-- Recorded information follows --
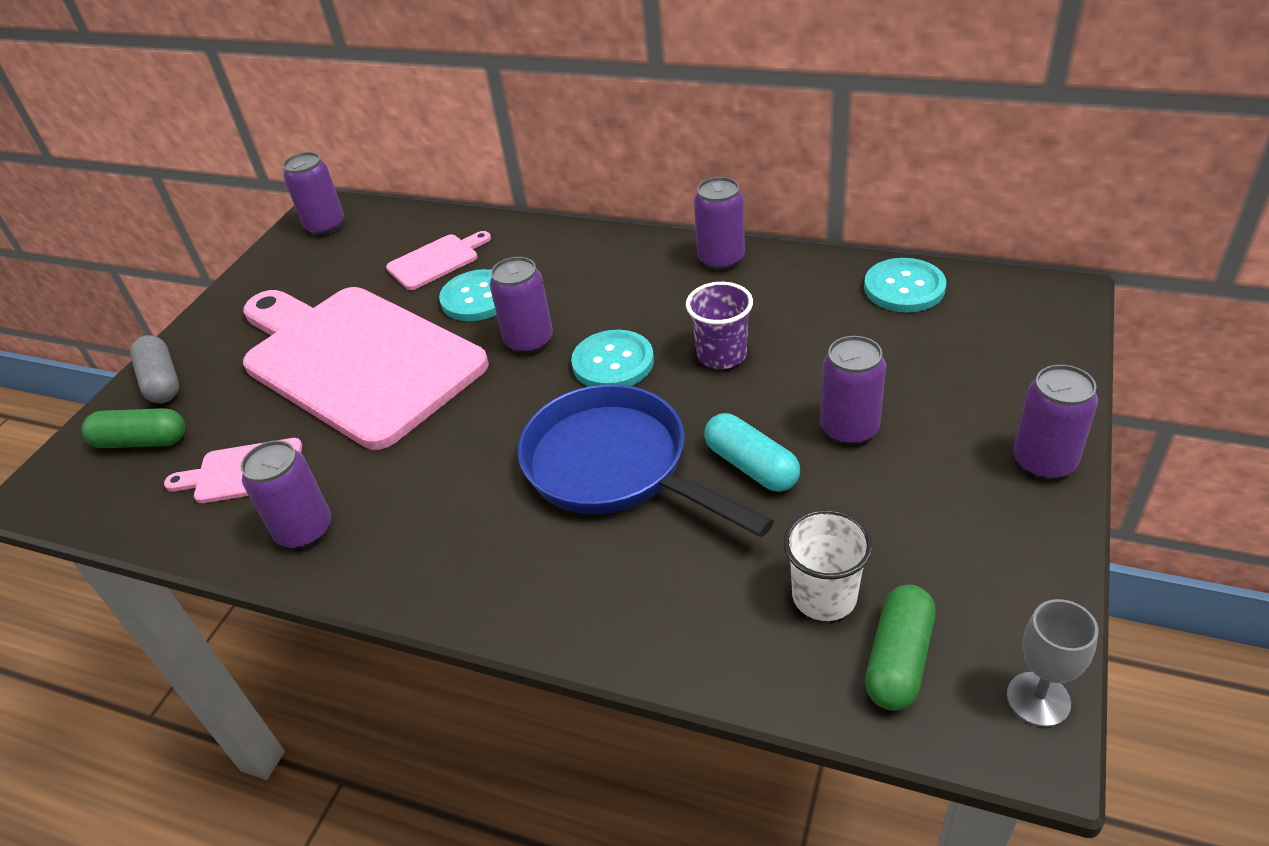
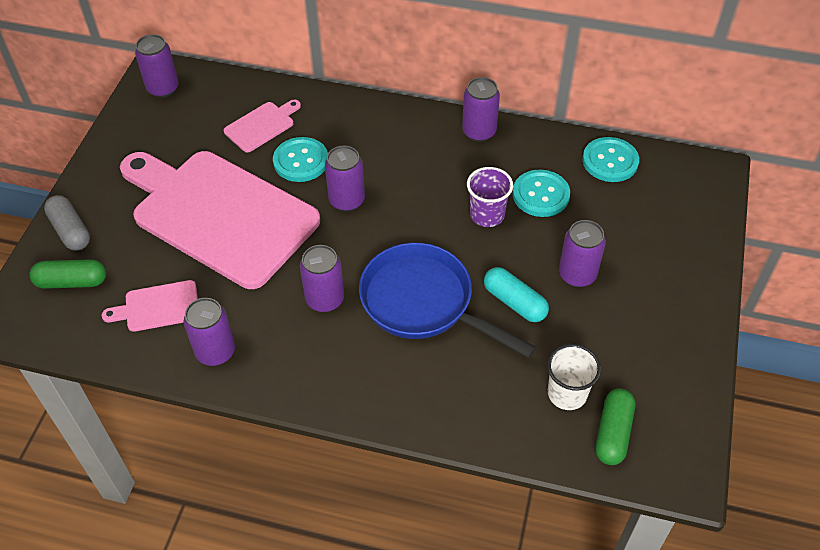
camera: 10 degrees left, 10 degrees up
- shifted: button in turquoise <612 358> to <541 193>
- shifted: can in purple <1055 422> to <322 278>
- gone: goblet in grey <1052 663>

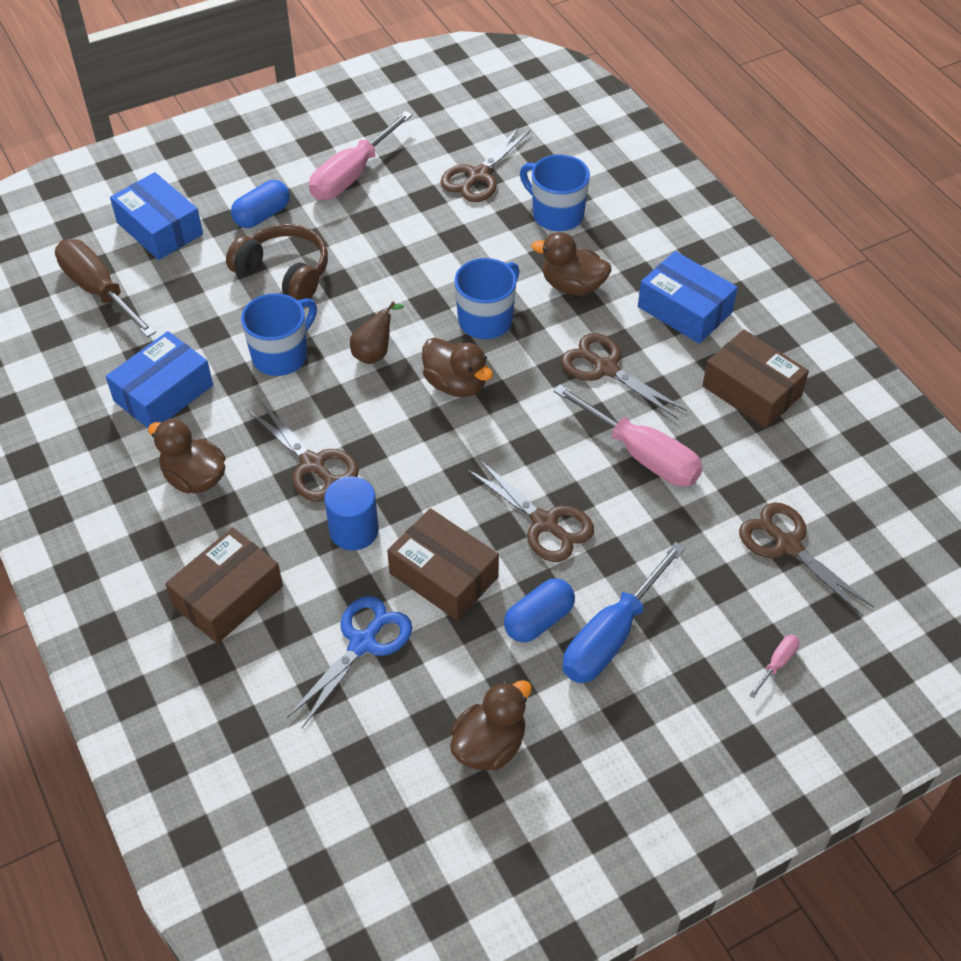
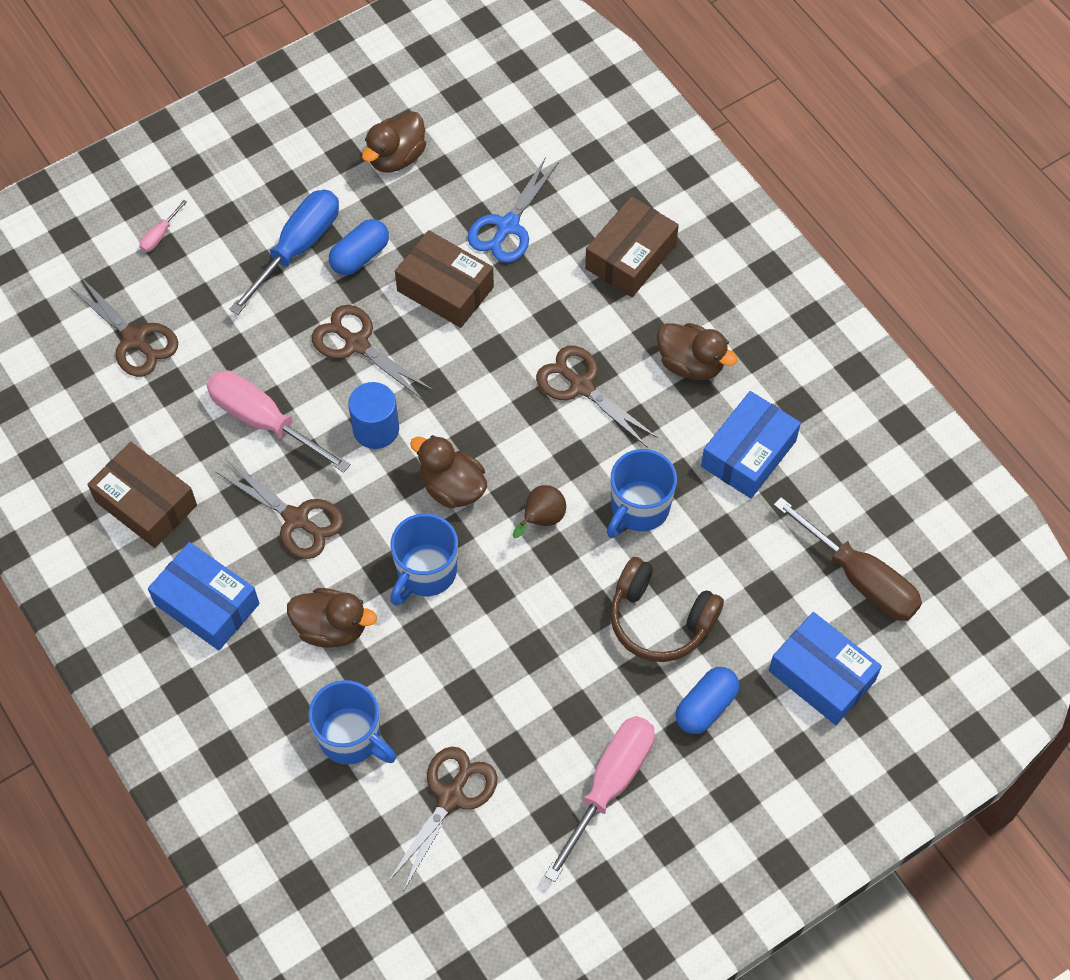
camera: 175 degrees right, 10 degrees up
- shifted: cylinder in blue <351 513> to <373 415>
-- Recorded information concluded --
Task instructions - Apart from the pictures, every line of the material above is to be returned word for word.

Result for this task -
camera: 10 degrees left, 10 degrees up
- shifted: button in turquoise <612 358> to <541 193>
- shifted: can in purple <1055 422> to <322 278>
- gone: goblet in grey <1052 663>

camera: 175 degrees right, 10 degrees up
- shifted: cylinder in blue <351 513> to <373 415>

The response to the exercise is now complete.